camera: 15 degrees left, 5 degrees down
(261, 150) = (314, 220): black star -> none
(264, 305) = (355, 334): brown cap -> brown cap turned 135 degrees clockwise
* * *
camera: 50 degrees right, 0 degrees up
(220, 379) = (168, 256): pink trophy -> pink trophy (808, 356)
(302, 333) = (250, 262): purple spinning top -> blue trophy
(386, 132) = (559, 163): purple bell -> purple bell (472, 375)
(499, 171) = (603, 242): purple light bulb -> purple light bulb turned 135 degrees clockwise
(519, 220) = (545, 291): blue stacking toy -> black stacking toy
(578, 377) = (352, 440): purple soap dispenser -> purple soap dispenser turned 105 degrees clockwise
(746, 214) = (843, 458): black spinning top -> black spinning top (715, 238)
...
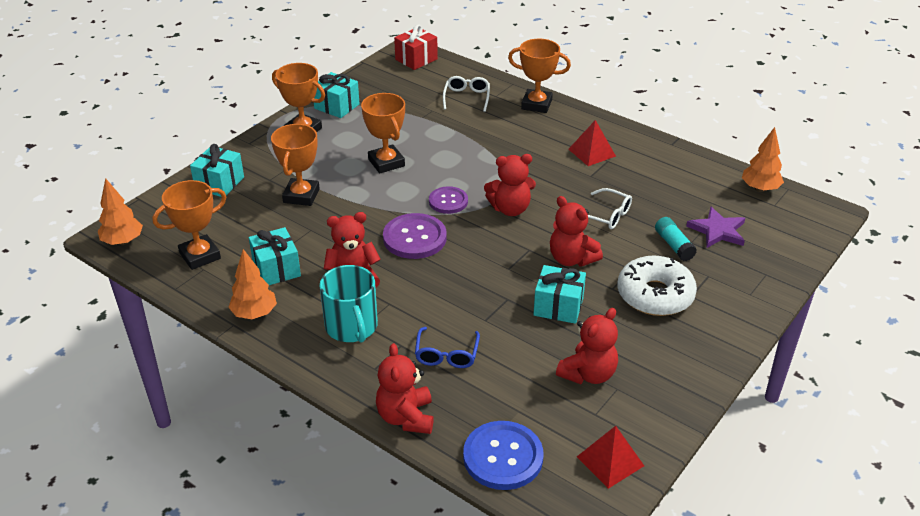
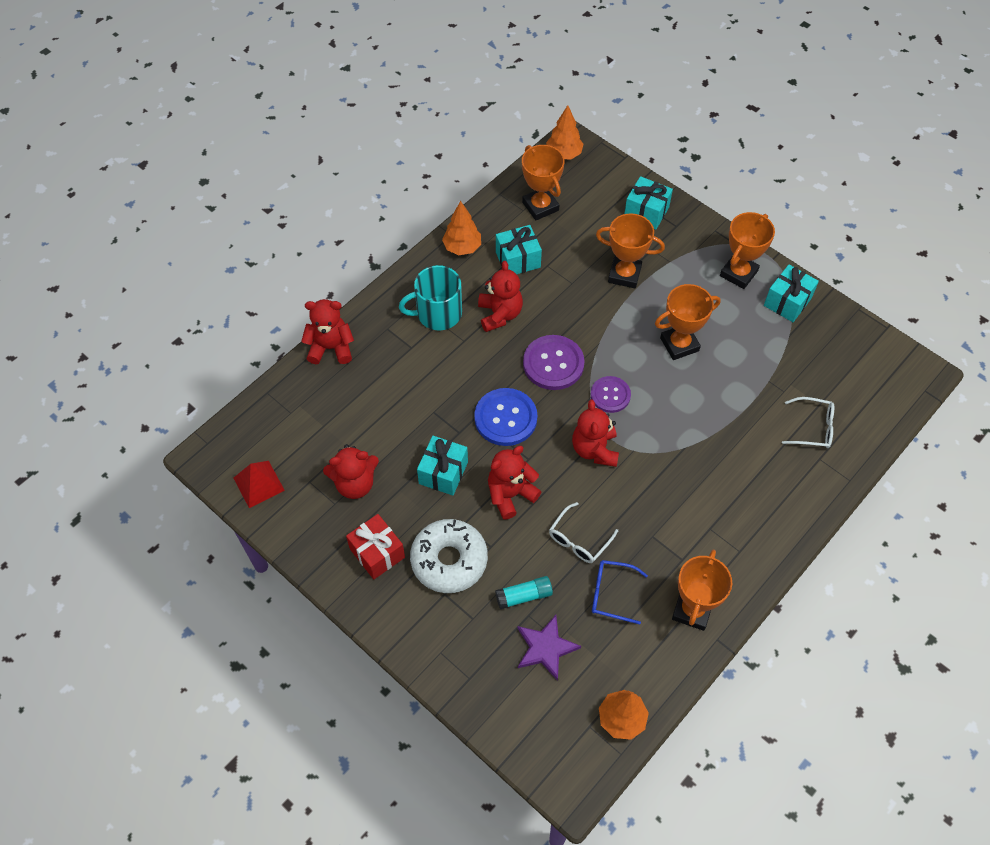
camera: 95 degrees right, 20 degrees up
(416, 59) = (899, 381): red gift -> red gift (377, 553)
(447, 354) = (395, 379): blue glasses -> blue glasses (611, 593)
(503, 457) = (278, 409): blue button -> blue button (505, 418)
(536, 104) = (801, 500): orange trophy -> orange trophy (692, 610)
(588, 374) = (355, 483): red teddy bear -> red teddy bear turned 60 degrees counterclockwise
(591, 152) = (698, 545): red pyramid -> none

> WHAT THIS TASK INVOLVES
Both the line containing "(503, 457) = (278, 409): blue" and the line containing "(591, 152) = (698, 545): red pyramid -> none" belong in the answer. Print them and every line above that falls between them exactly, and no others.

> FINAL ANSWER
(503, 457) = (278, 409): blue button -> blue button (505, 418)
(536, 104) = (801, 500): orange trophy -> orange trophy (692, 610)
(588, 374) = (355, 483): red teddy bear -> red teddy bear turned 60 degrees counterclockwise
(591, 152) = (698, 545): red pyramid -> none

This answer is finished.